[PROMPT] Without the pictures, set down the records below word for word.

[RECORDS PROVIDED]
--- START ---
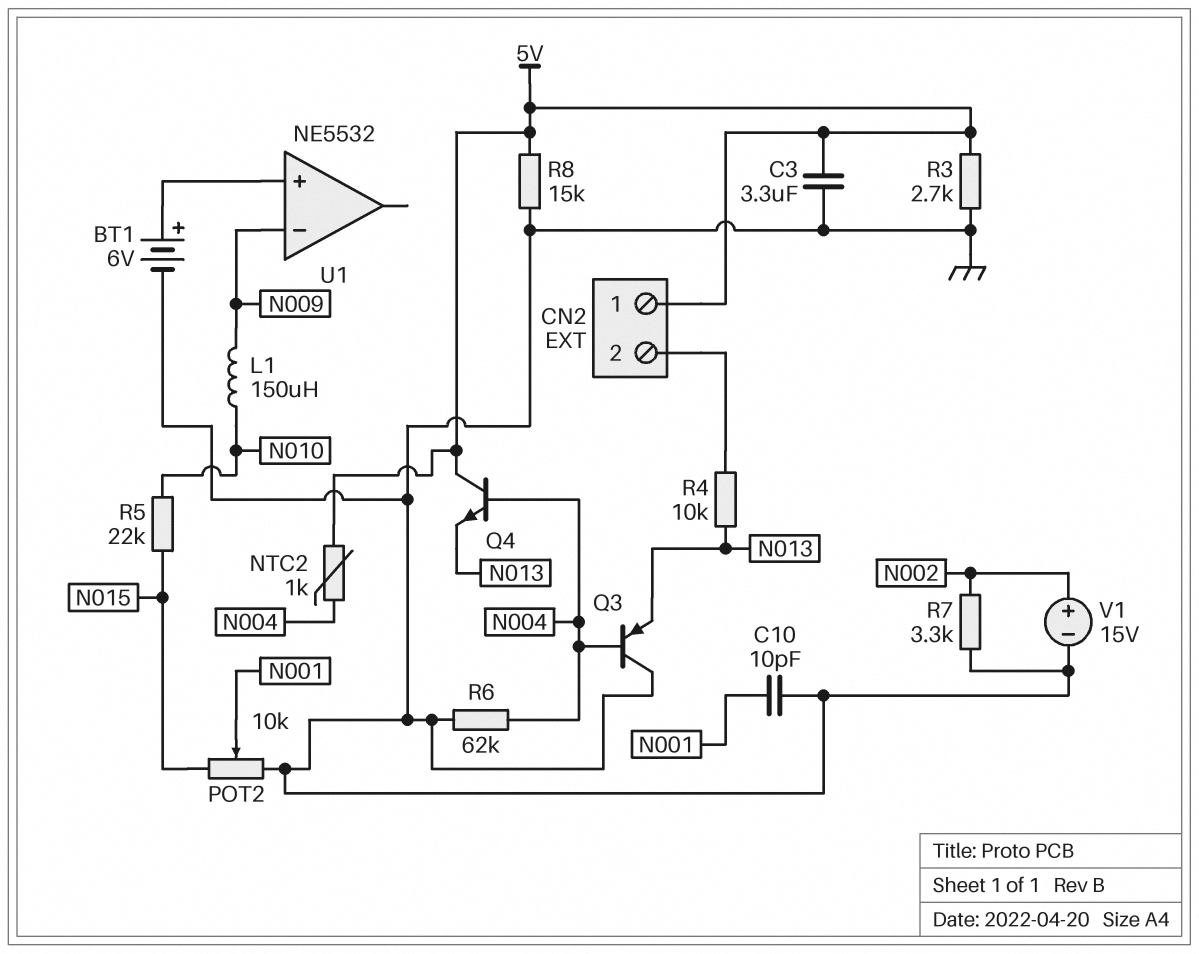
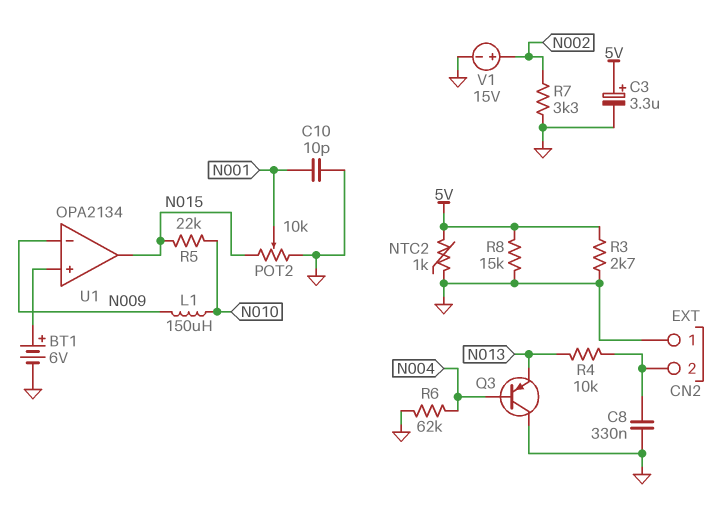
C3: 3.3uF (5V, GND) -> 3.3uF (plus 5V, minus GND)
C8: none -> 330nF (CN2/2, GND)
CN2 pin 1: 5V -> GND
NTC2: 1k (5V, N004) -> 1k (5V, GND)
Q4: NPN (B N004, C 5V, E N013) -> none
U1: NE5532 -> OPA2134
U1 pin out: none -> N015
--- END ---
[COMPLETED EXERCISE]
C3: 3.3uF (5V, GND) -> 3.3uF (plus 5V, minus GND)
C8: none -> 330nF (CN2/2, GND)
CN2 pin 1: 5V -> GND
NTC2: 1k (5V, N004) -> 1k (5V, GND)
Q4: NPN (B N004, C 5V, E N013) -> none
U1: NE5532 -> OPA2134
U1 pin out: none -> N015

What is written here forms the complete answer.